*** Begin section ***

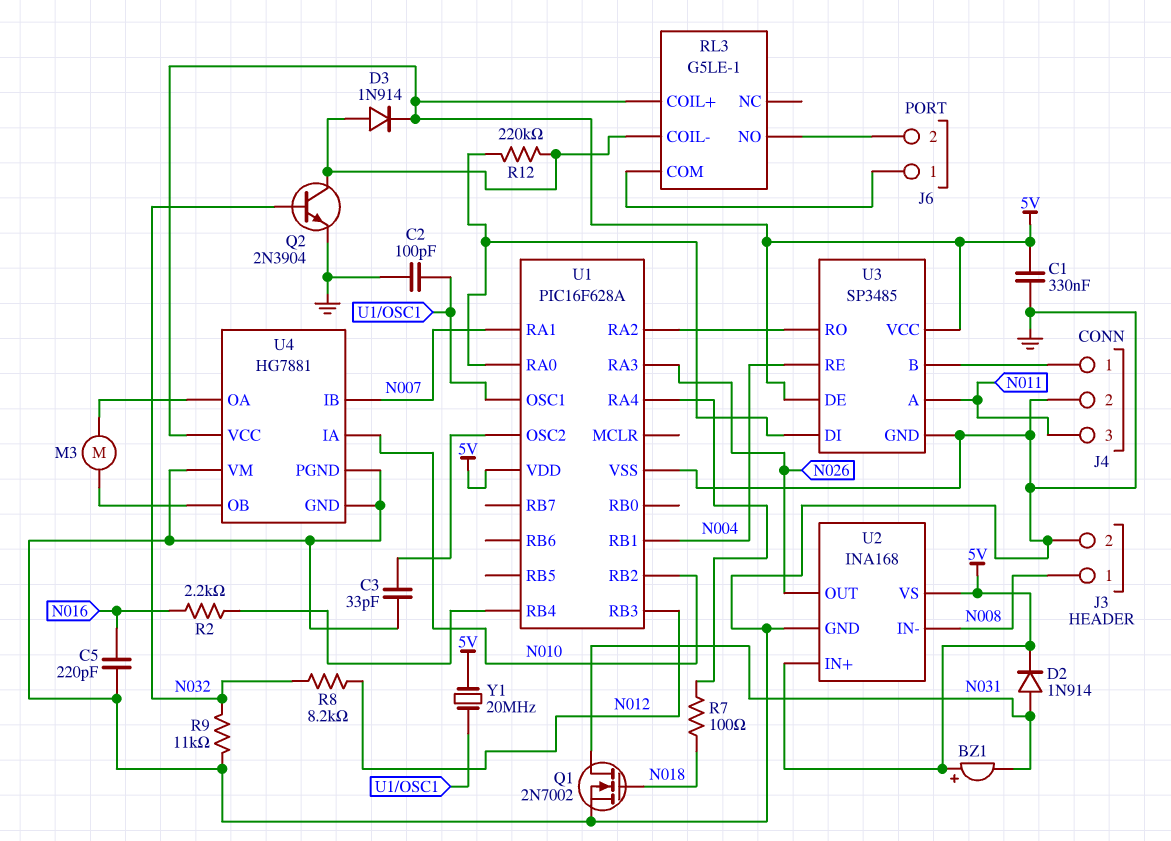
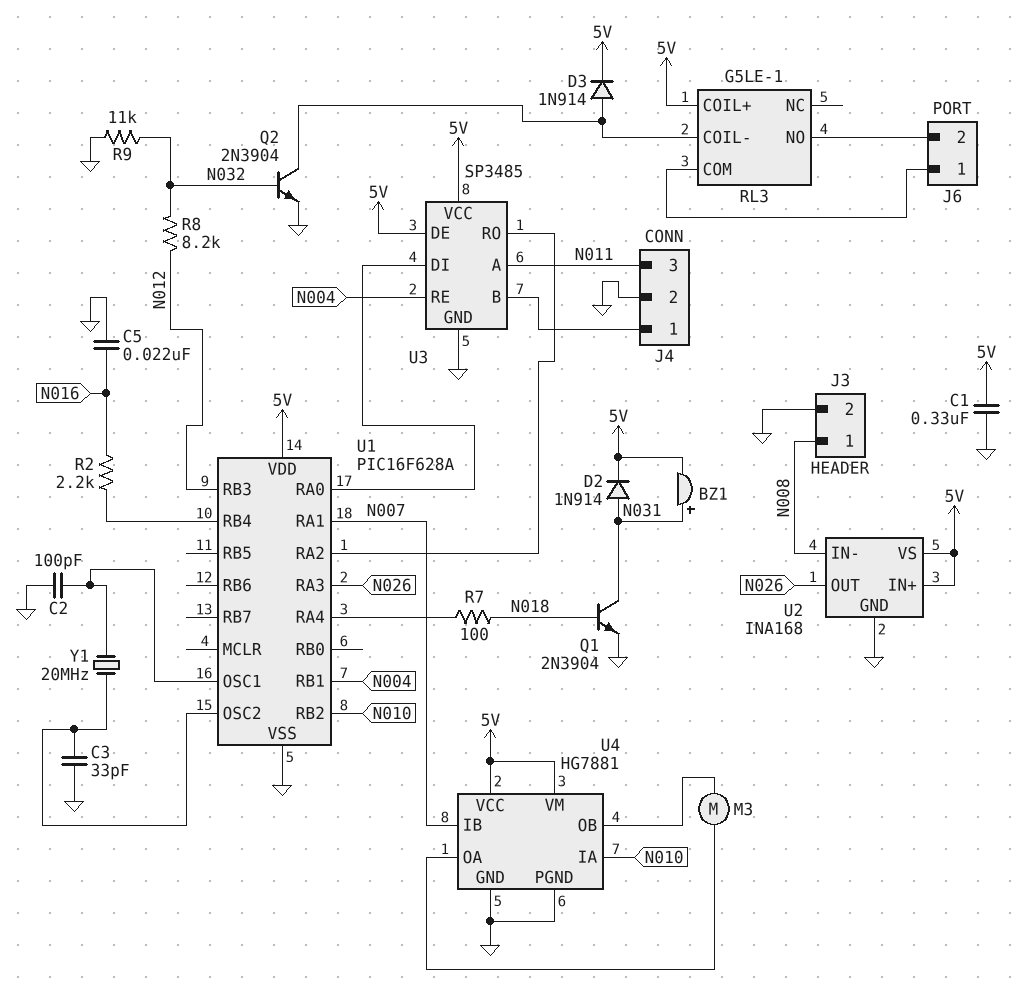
BZ1: buzzer (plus 5V, minus N031) -> buzzer (plus N031, minus 5V)
C5: 220pF (GND, N016) -> 22nF (GND, N016)
Q1: NMOS 2N7002 (G N018, D N031, S GND) -> NPN 2N3904 (B N018, C N031, E GND)
R12: 220k (RL3/COIL-, U1/RA0) -> none
U4 pin VM: GND -> 5V
Y1: 20MHz (5V, U1/OSC1) -> 20MHz (U1/OSC1, U1/OSC2)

*** End section ***

Copy verbatim the span of lines that begins with the line holding "U4 pin VM: GND -> 5V" and ends at the last line of the records.

## Solution for this task
U4 pin VM: GND -> 5V
Y1: 20MHz (5V, U1/OSC1) -> 20MHz (U1/OSC1, U1/OSC2)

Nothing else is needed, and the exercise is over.